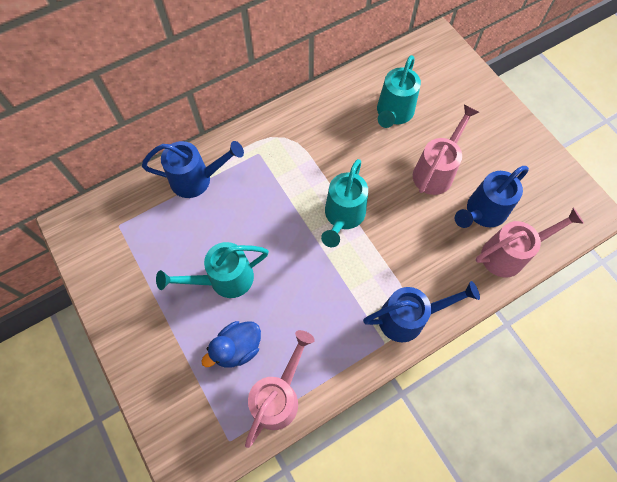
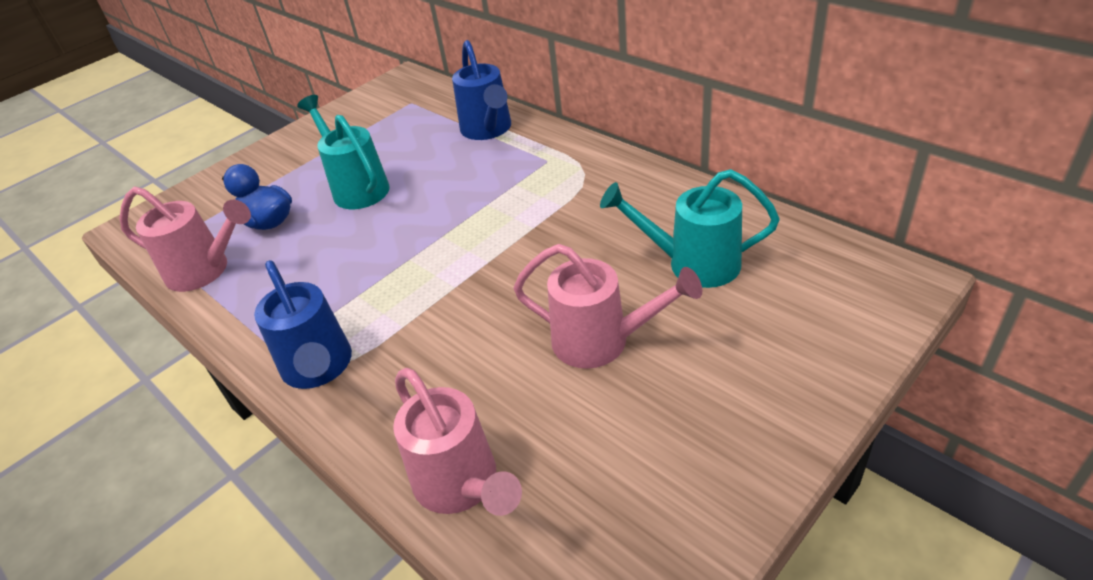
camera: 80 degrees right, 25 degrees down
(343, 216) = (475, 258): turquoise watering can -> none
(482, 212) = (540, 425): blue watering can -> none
==*==
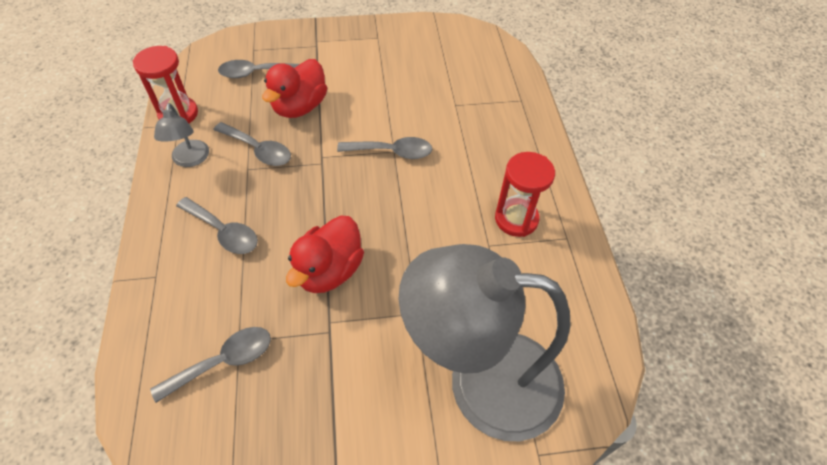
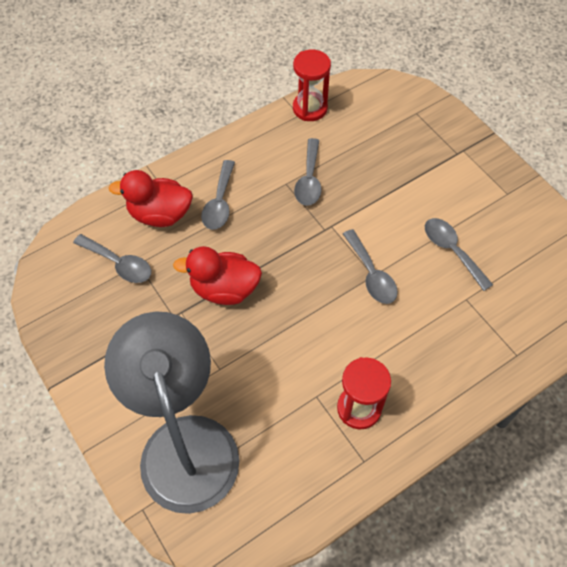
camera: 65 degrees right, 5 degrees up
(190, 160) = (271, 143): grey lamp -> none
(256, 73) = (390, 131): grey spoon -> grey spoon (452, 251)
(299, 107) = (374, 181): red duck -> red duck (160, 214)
==*==
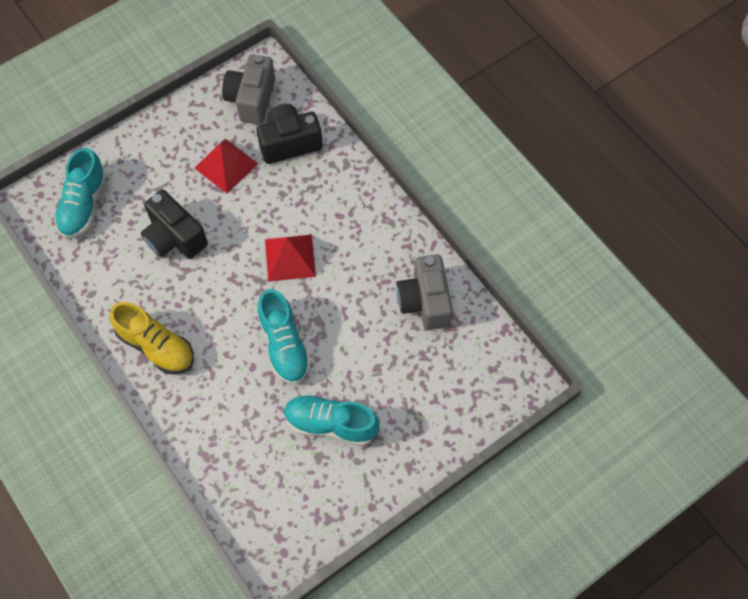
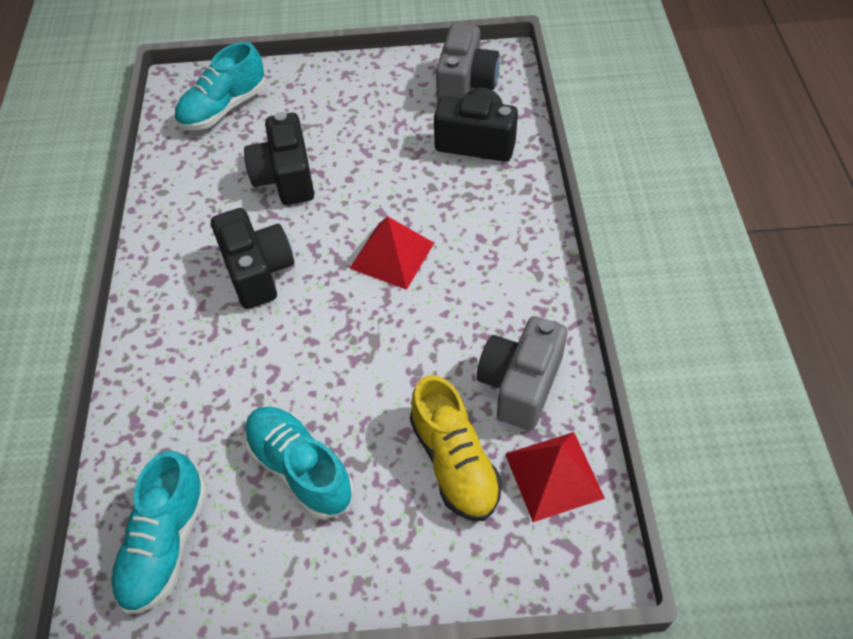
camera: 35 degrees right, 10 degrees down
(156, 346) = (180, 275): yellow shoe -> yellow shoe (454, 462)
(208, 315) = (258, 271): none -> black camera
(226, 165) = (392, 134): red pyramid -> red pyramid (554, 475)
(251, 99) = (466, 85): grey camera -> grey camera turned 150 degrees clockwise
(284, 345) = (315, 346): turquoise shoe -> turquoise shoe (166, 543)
==*==
**What to work on**
Reproduce exactly, and with no other material, the lines between those holding "camera: 80 degrees right, 25 degrees down" and "(482, 212) = (540, 425): blue", inclusive.

**Task answer**
camera: 80 degrees right, 25 degrees down
(343, 216) = (475, 258): turquoise watering can -> none
(482, 212) = (540, 425): blue watering can -> none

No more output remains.